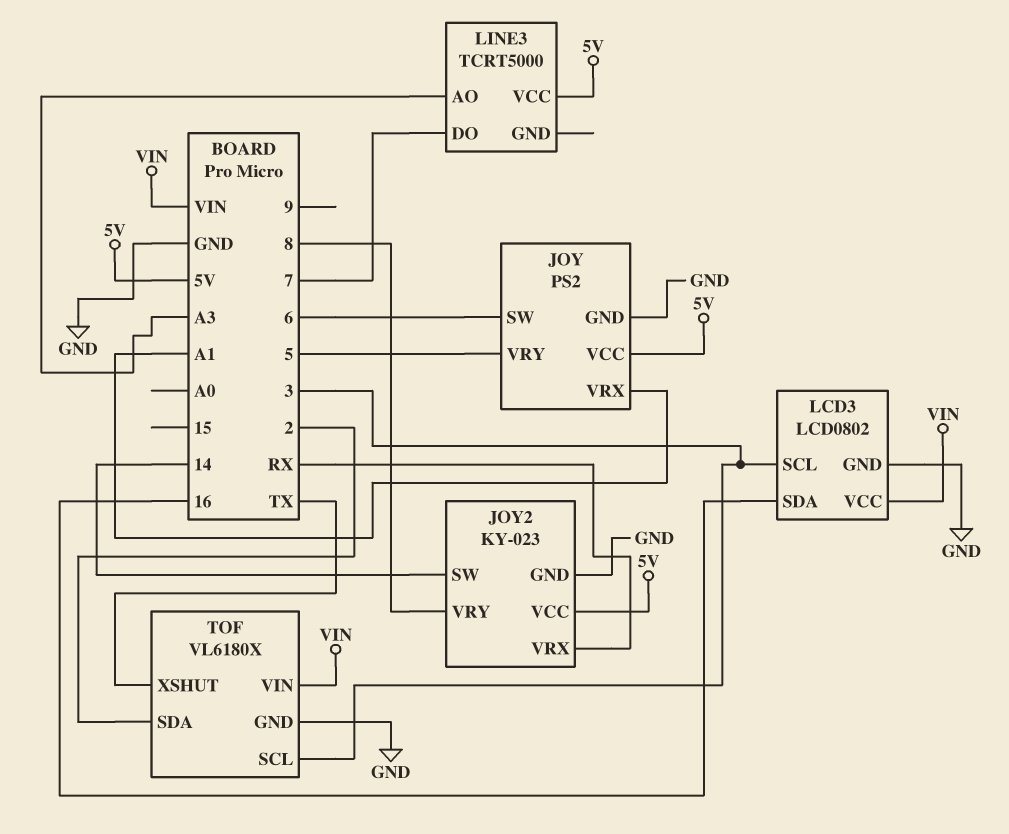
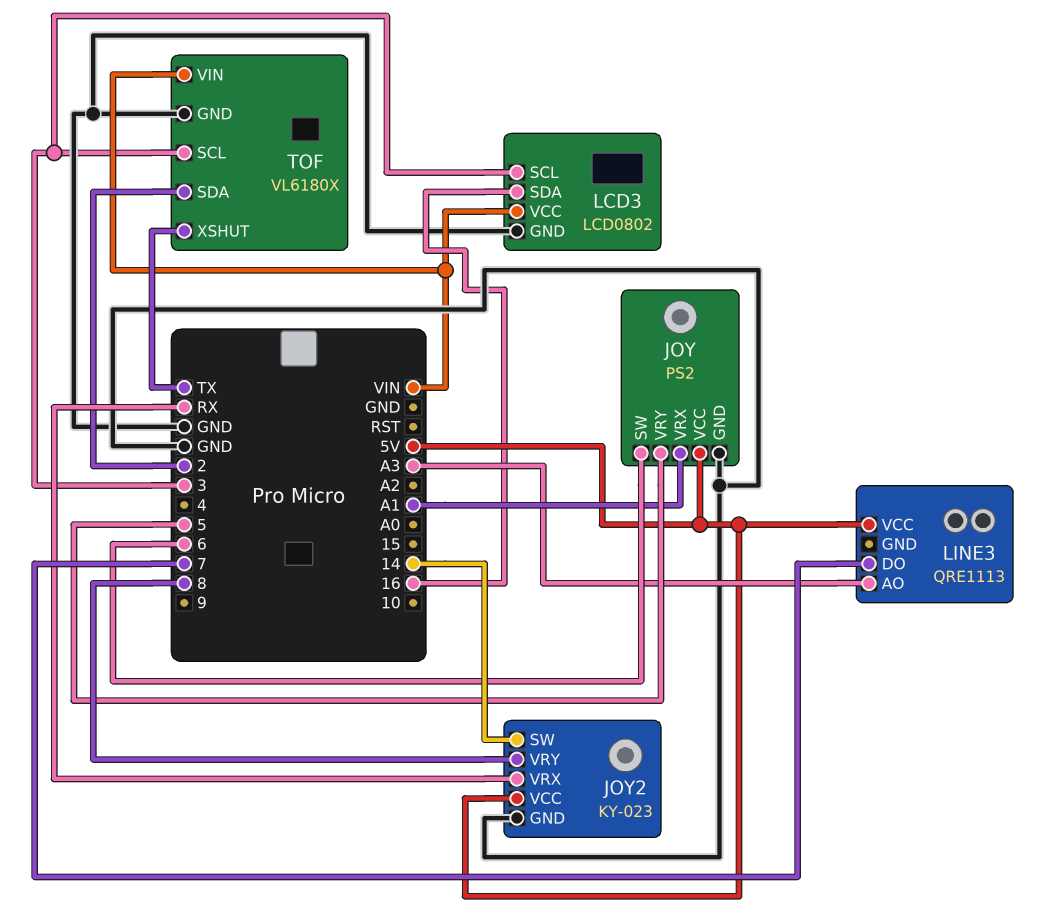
LINE3: TCRT5000 -> QRE1113

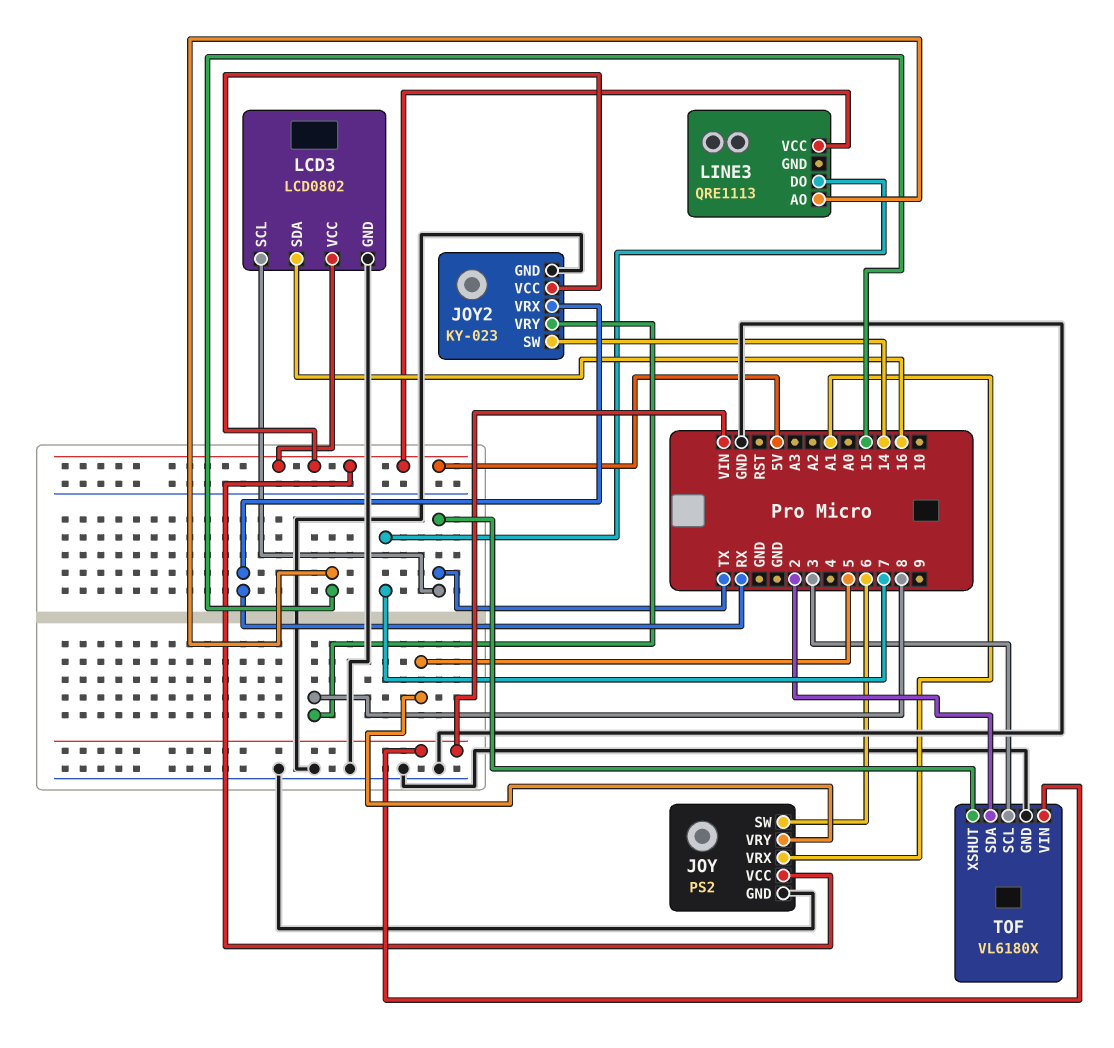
LCD3 pin SCL: 3 -> TX
LCD3 pin VCC: VIN -> 5V
LINE3 pin AO: A3 -> 15

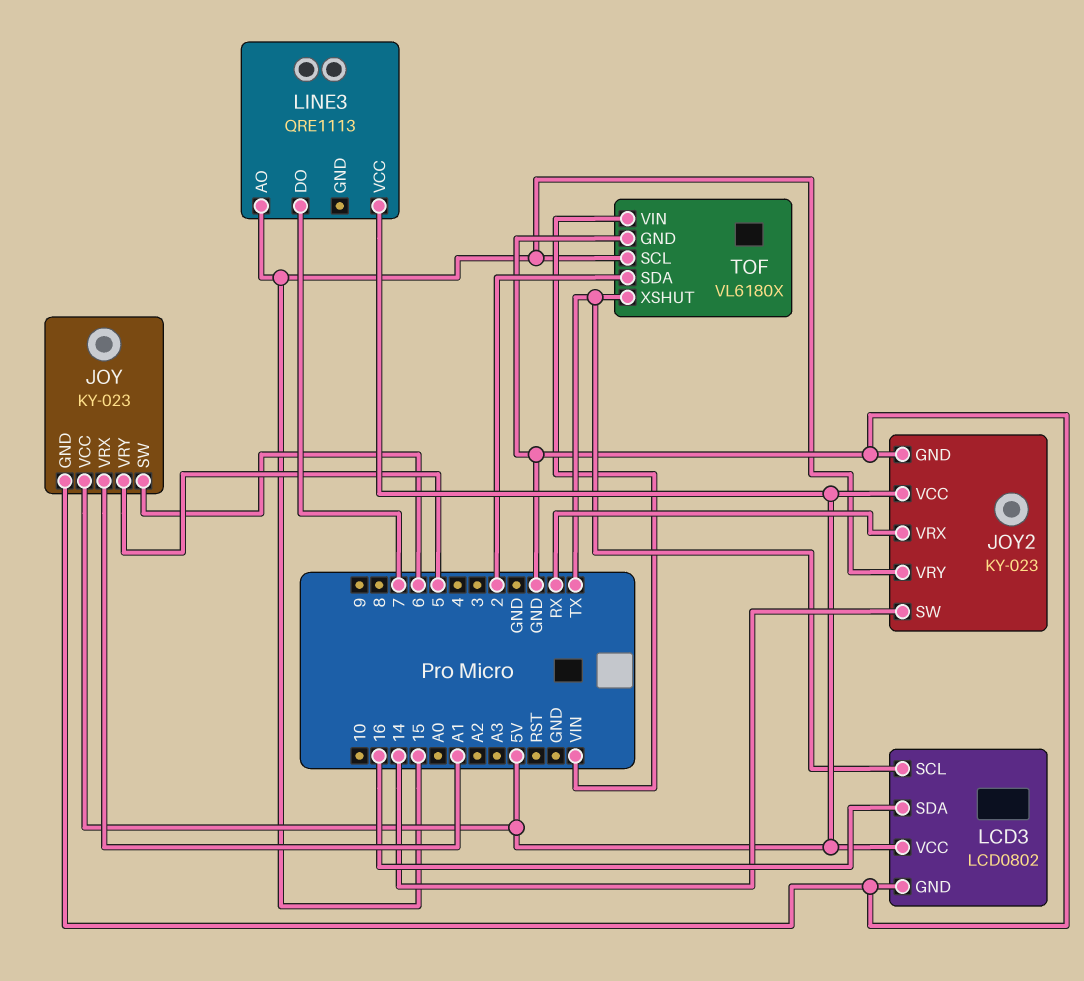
JOY: PS2 -> KY-023
JOY2 pin VRY: 8 -> 15
TOF pin SCL: 3 -> 15

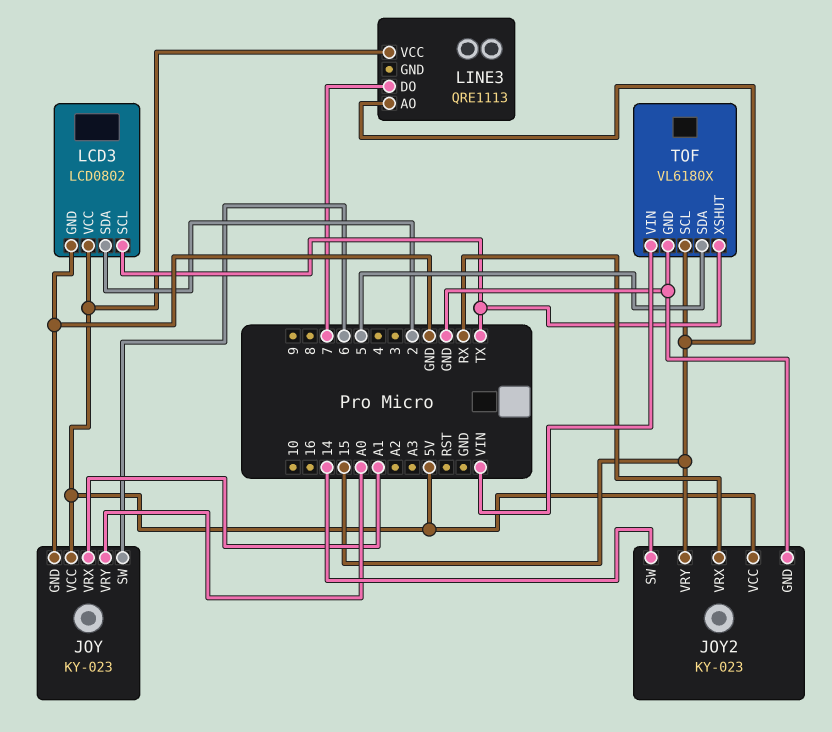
JOY pin VRY: 5 -> A0
LCD3 pin SDA: 16 -> 2
TOF pin SDA: 2 -> 5

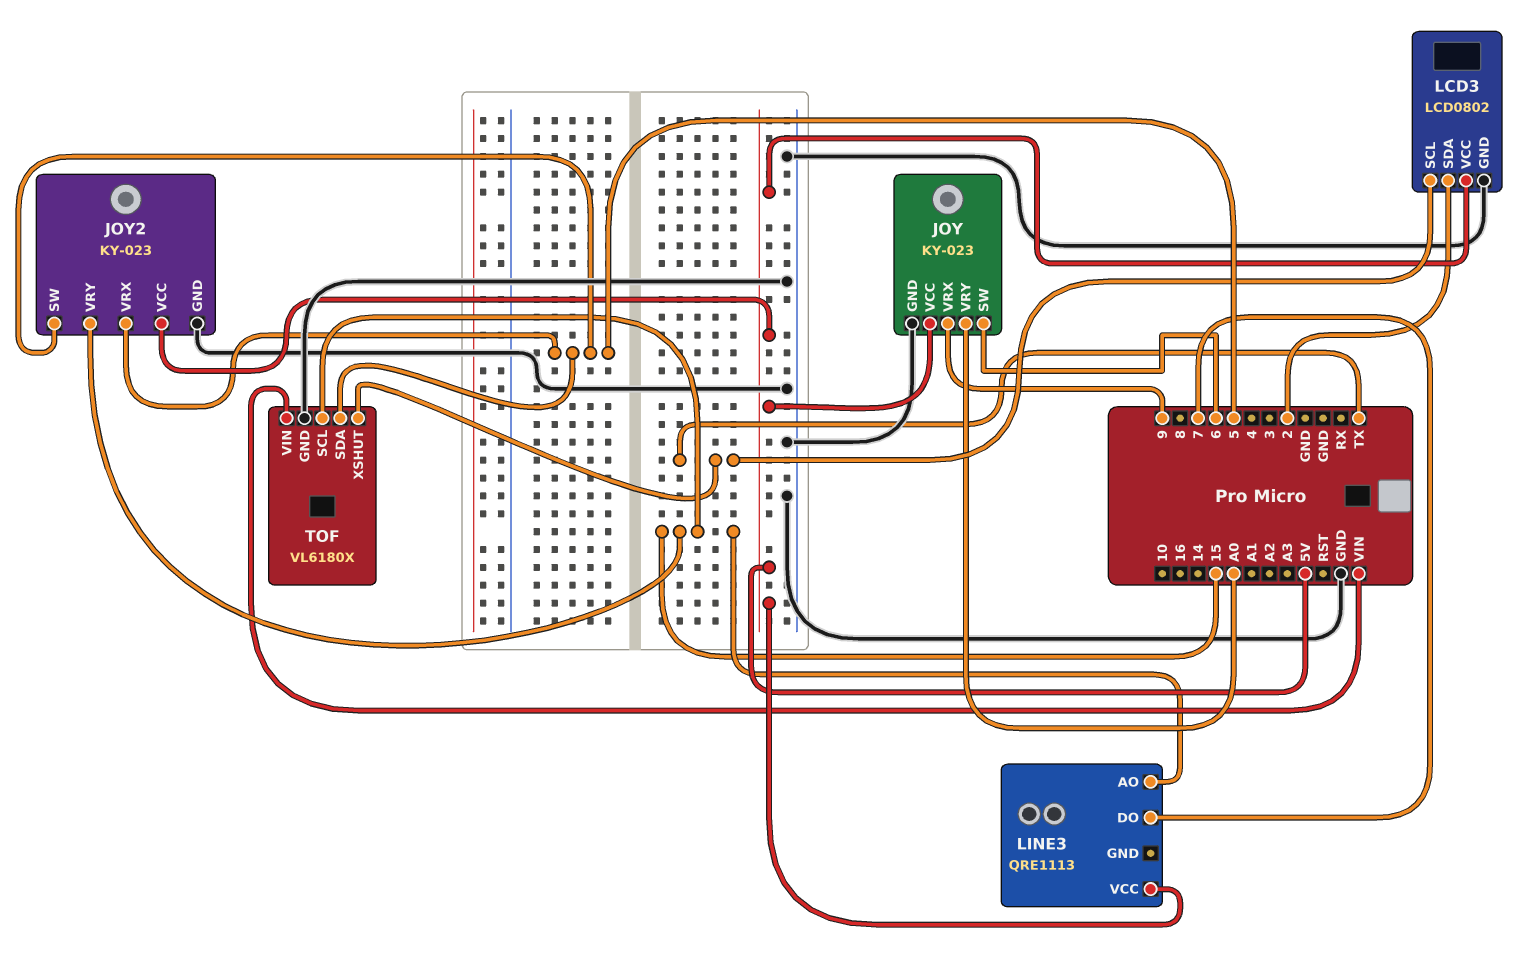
JOY pin VRX: A1 -> 9
JOY2 pin SW: 14 -> 5
JOY2 pin VRX: RX -> 5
━━━━━━
Please retype every record above exactly, leaving out the pictures.

LINE3: TCRT5000 -> QRE1113

LCD3 pin SCL: 3 -> TX
LCD3 pin VCC: VIN -> 5V
LINE3 pin AO: A3 -> 15

JOY: PS2 -> KY-023
JOY2 pin VRY: 8 -> 15
TOF pin SCL: 3 -> 15

JOY pin VRY: 5 -> A0
LCD3 pin SDA: 16 -> 2
TOF pin SDA: 2 -> 5

JOY pin VRX: A1 -> 9
JOY2 pin SW: 14 -> 5
JOY2 pin VRX: RX -> 5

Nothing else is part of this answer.